[DATA FOR THIS TASK]:

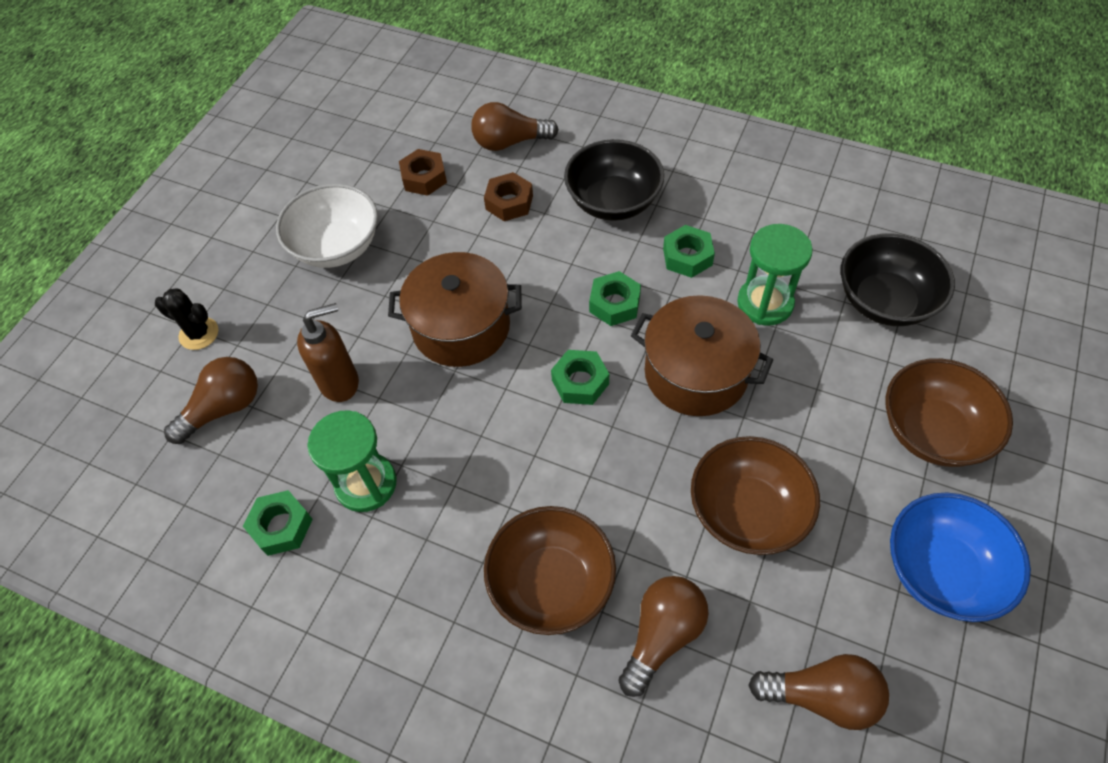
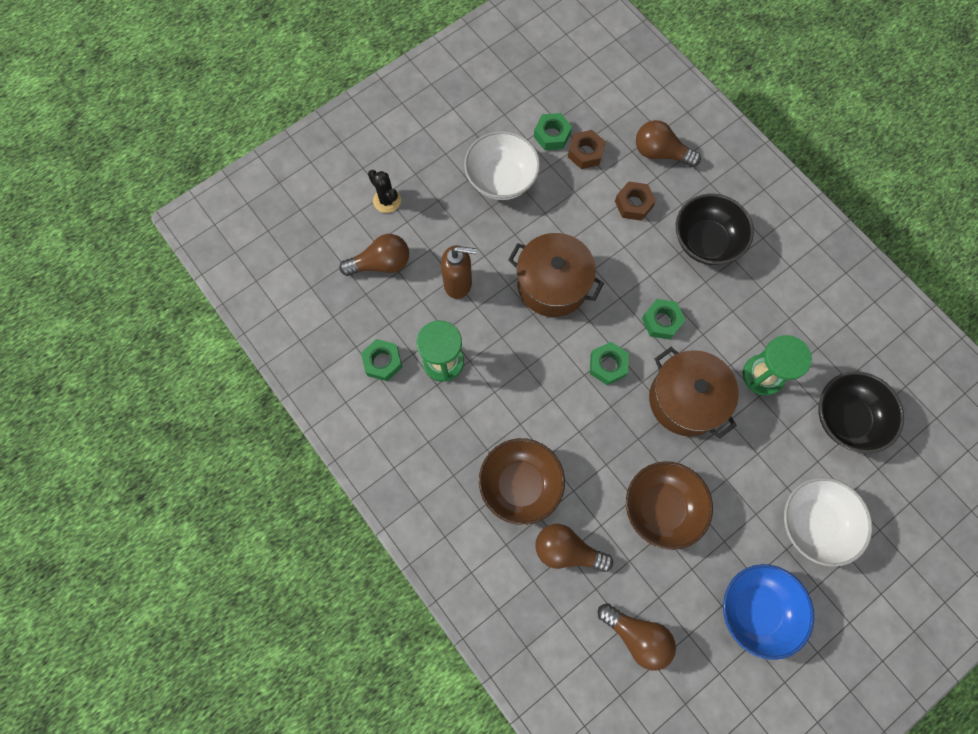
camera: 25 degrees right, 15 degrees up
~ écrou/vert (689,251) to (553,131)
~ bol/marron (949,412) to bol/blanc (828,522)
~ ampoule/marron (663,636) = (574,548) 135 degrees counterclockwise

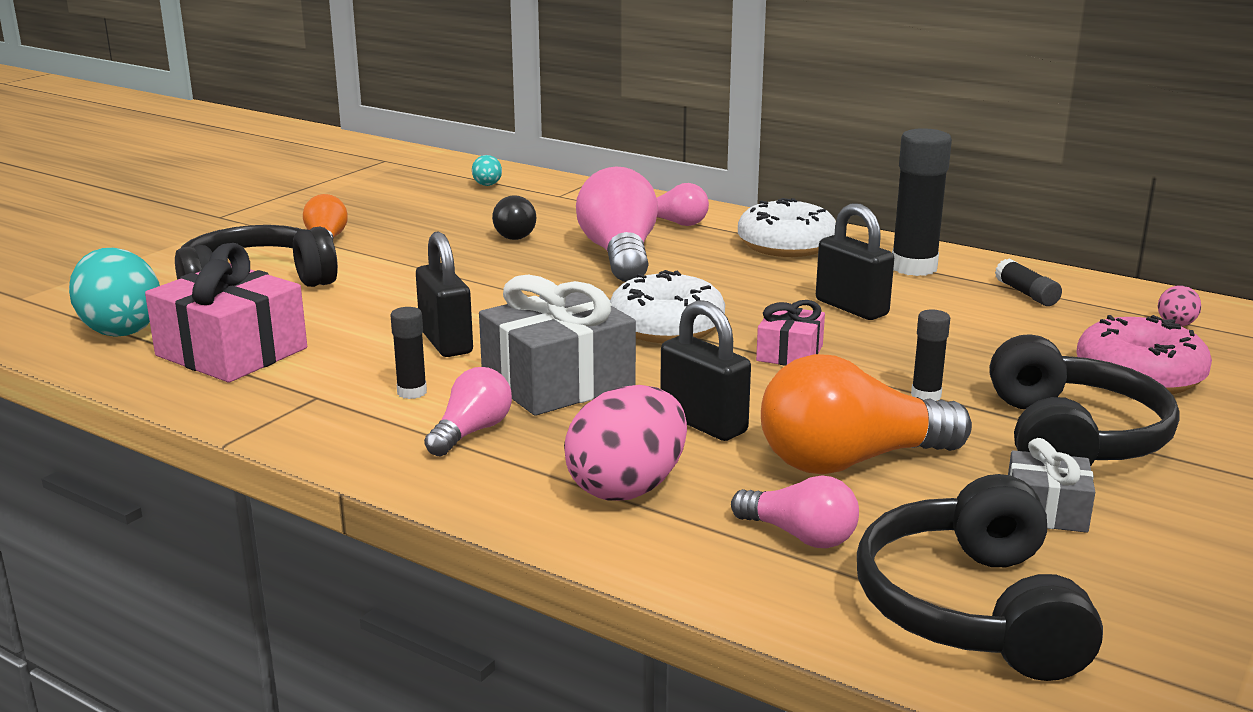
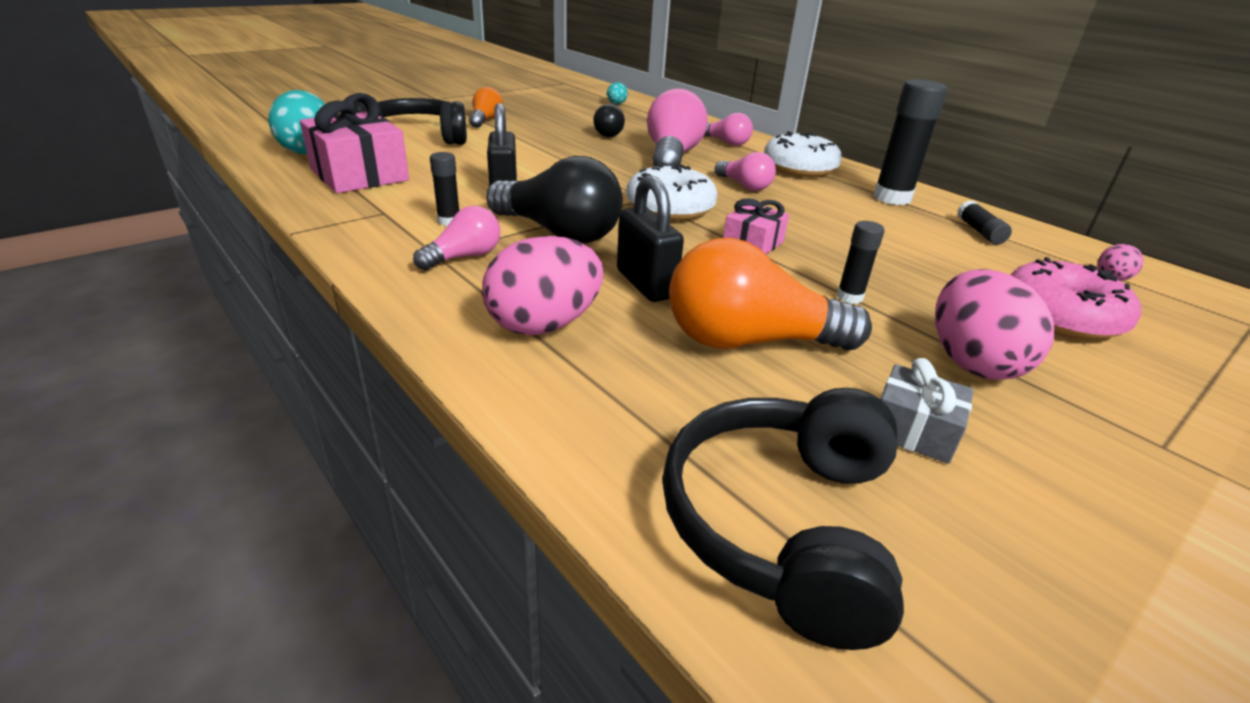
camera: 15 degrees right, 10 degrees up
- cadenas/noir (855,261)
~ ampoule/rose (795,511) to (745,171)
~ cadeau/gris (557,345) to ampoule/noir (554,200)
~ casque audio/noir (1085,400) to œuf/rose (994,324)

==

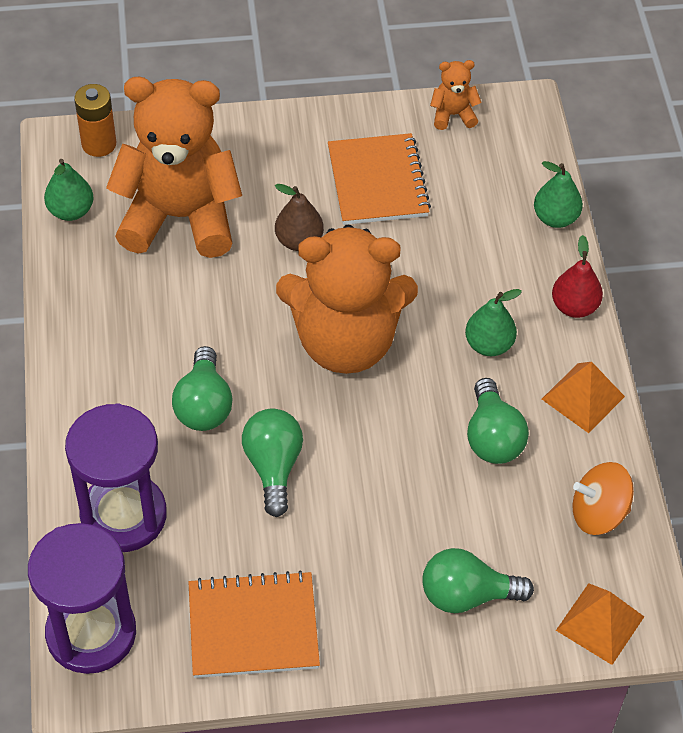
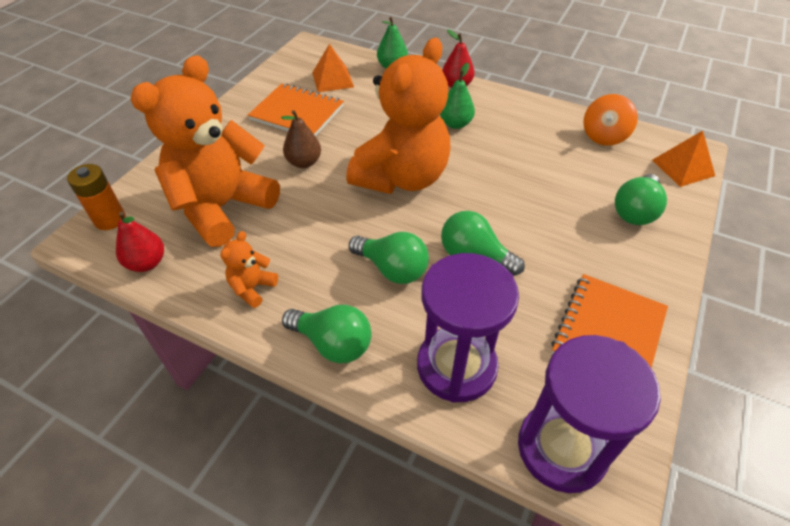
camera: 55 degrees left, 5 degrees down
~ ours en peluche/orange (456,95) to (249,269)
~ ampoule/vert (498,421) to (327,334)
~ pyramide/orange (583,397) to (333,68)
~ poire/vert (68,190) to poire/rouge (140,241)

---

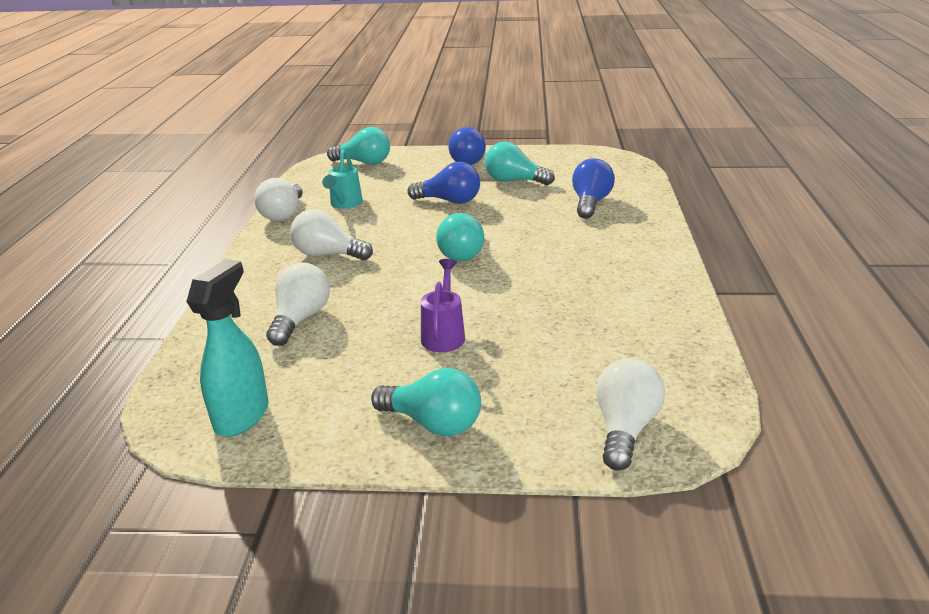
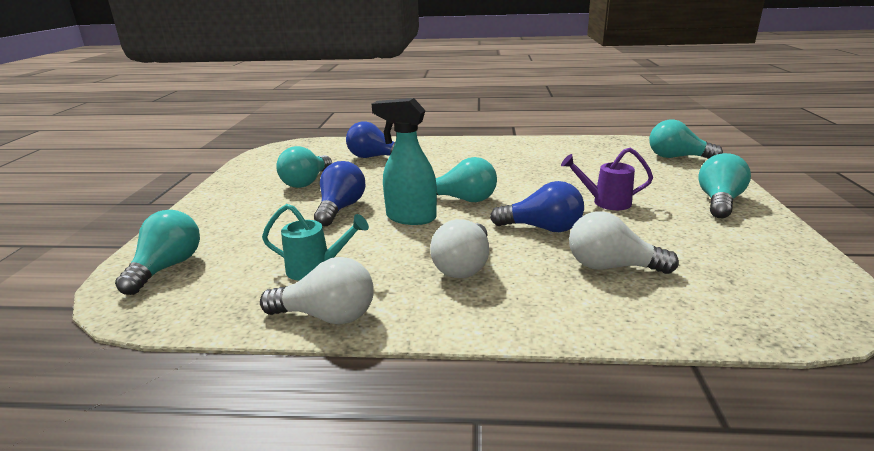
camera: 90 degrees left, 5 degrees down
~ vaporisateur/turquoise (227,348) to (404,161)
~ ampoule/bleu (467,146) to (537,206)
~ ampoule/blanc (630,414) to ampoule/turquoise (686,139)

[EXERCISE GOAL]: Repeat exactly the lines above from the one with "(689,251) to (553,131)" up to and including the one with "to bol/blanc (828,522)". No other line belongs in the reply.

[ANSWER]:
~ écrou/vert (689,251) to (553,131)
~ bol/marron (949,412) to bol/blanc (828,522)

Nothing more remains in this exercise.